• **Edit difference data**
──────

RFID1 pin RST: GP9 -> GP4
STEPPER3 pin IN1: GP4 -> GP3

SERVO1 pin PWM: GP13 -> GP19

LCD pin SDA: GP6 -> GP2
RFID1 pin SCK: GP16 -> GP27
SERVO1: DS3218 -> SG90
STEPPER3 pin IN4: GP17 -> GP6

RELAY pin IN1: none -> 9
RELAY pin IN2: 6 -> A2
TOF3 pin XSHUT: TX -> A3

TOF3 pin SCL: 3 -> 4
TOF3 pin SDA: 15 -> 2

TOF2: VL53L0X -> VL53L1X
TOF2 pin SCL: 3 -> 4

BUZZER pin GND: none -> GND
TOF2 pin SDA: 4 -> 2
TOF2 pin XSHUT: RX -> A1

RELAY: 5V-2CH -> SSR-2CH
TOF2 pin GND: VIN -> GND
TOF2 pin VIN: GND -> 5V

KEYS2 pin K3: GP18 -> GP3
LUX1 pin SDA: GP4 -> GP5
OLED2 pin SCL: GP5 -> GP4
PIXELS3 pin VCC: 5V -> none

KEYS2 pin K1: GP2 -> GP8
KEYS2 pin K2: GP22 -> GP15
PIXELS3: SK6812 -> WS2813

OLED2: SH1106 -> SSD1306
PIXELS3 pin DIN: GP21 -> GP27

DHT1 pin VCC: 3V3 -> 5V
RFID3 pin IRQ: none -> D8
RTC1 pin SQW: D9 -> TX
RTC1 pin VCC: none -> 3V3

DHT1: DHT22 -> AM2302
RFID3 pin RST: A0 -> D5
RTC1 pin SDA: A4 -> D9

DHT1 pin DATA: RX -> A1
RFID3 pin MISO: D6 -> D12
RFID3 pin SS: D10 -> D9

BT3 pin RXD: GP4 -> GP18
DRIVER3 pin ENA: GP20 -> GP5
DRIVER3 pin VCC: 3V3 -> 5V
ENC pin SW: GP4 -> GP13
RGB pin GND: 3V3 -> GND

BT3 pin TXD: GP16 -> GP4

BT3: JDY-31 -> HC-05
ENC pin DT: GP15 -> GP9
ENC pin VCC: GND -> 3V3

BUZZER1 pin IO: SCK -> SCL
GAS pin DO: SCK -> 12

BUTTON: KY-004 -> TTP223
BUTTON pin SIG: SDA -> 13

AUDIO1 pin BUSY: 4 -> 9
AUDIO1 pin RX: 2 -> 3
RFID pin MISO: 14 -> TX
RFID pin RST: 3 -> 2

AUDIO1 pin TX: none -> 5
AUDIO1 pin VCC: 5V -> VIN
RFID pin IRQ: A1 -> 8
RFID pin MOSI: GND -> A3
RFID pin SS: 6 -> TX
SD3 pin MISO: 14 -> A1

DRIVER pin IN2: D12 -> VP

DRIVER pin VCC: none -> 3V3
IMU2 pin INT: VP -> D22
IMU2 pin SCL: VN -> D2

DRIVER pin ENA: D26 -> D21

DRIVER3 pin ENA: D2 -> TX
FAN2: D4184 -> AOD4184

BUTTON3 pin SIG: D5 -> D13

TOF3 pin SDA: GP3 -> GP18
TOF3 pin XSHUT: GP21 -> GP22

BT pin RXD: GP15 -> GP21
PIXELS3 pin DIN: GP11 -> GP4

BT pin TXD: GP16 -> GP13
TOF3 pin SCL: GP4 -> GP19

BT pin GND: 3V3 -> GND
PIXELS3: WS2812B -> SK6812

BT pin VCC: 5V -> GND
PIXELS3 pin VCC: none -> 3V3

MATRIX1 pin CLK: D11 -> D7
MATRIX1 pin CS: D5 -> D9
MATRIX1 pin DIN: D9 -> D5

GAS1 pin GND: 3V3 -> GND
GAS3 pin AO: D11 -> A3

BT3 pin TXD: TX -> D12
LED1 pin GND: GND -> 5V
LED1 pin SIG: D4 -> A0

──────

• **What you should do**
Whatever appears in the records must be returned exactly.

• **Answer to this task**
RFID1 pin RST: GP9 -> GP4
STEPPER3 pin IN1: GP4 -> GP3

SERVO1 pin PWM: GP13 -> GP19

LCD pin SDA: GP6 -> GP2
RFID1 pin SCK: GP16 -> GP27
SERVO1: DS3218 -> SG90
STEPPER3 pin IN4: GP17 -> GP6

RELAY pin IN1: none -> 9
RELAY pin IN2: 6 -> A2
TOF3 pin XSHUT: TX -> A3

TOF3 pin SCL: 3 -> 4
TOF3 pin SDA: 15 -> 2

TOF2: VL53L0X -> VL53L1X
TOF2 pin SCL: 3 -> 4

BUZZER pin GND: none -> GND
TOF2 pin SDA: 4 -> 2
TOF2 pin XSHUT: RX -> A1

RELAY: 5V-2CH -> SSR-2CH
TOF2 pin GND: VIN -> GND
TOF2 pin VIN: GND -> 5V

KEYS2 pin K3: GP18 -> GP3
LUX1 pin SDA: GP4 -> GP5
OLED2 pin SCL: GP5 -> GP4
PIXELS3 pin VCC: 5V -> none

KEYS2 pin K1: GP2 -> GP8
KEYS2 pin K2: GP22 -> GP15
PIXELS3: SK6812 -> WS2813

OLED2: SH1106 -> SSD1306
PIXELS3 pin DIN: GP21 -> GP27

DHT1 pin VCC: 3V3 -> 5V
RFID3 pin IRQ: none -> D8
RTC1 pin SQW: D9 -> TX
RTC1 pin VCC: none -> 3V3

DHT1: DHT22 -> AM2302
RFID3 pin RST: A0 -> D5
RTC1 pin SDA: A4 -> D9

DHT1 pin DATA: RX -> A1
RFID3 pin MISO: D6 -> D12
RFID3 pin SS: D10 -> D9

BT3 pin RXD: GP4 -> GP18
DRIVER3 pin ENA: GP20 -> GP5
DRIVER3 pin VCC: 3V3 -> 5V
ENC pin SW: GP4 -> GP13
RGB pin GND: 3V3 -> GND

BT3 pin TXD: GP16 -> GP4

BT3: JDY-31 -> HC-05
ENC pin DT: GP15 -> GP9
ENC pin VCC: GND -> 3V3

BUZZER1 pin IO: SCK -> SCL
GAS pin DO: SCK -> 12

BUTTON: KY-004 -> TTP223
BUTTON pin SIG: SDA -> 13

AUDIO1 pin BUSY: 4 -> 9
AUDIO1 pin RX: 2 -> 3
RFID pin MISO: 14 -> TX
RFID pin RST: 3 -> 2

AUDIO1 pin TX: none -> 5
AUDIO1 pin VCC: 5V -> VIN
RFID pin IRQ: A1 -> 8
RFID pin MOSI: GND -> A3
RFID pin SS: 6 -> TX
SD3 pin MISO: 14 -> A1

DRIVER pin IN2: D12 -> VP

DRIVER pin VCC: none -> 3V3
IMU2 pin INT: VP -> D22
IMU2 pin SCL: VN -> D2

DRIVER pin ENA: D26 -> D21

DRIVER3 pin ENA: D2 -> TX
FAN2: D4184 -> AOD4184

BUTTON3 pin SIG: D5 -> D13

TOF3 pin SDA: GP3 -> GP18
TOF3 pin XSHUT: GP21 -> GP22

BT pin RXD: GP15 -> GP21
PIXELS3 pin DIN: GP11 -> GP4

BT pin TXD: GP16 -> GP13
TOF3 pin SCL: GP4 -> GP19

BT pin GND: 3V3 -> GND
PIXELS3: WS2812B -> SK6812

BT pin VCC: 5V -> GND
PIXELS3 pin VCC: none -> 3V3

MATRIX1 pin CLK: D11 -> D7
MATRIX1 pin CS: D5 -> D9
MATRIX1 pin DIN: D9 -> D5

GAS1 pin GND: 3V3 -> GND
GAS3 pin AO: D11 -> A3

BT3 pin TXD: TX -> D12
LED1 pin GND: GND -> 5V
LED1 pin SIG: D4 -> A0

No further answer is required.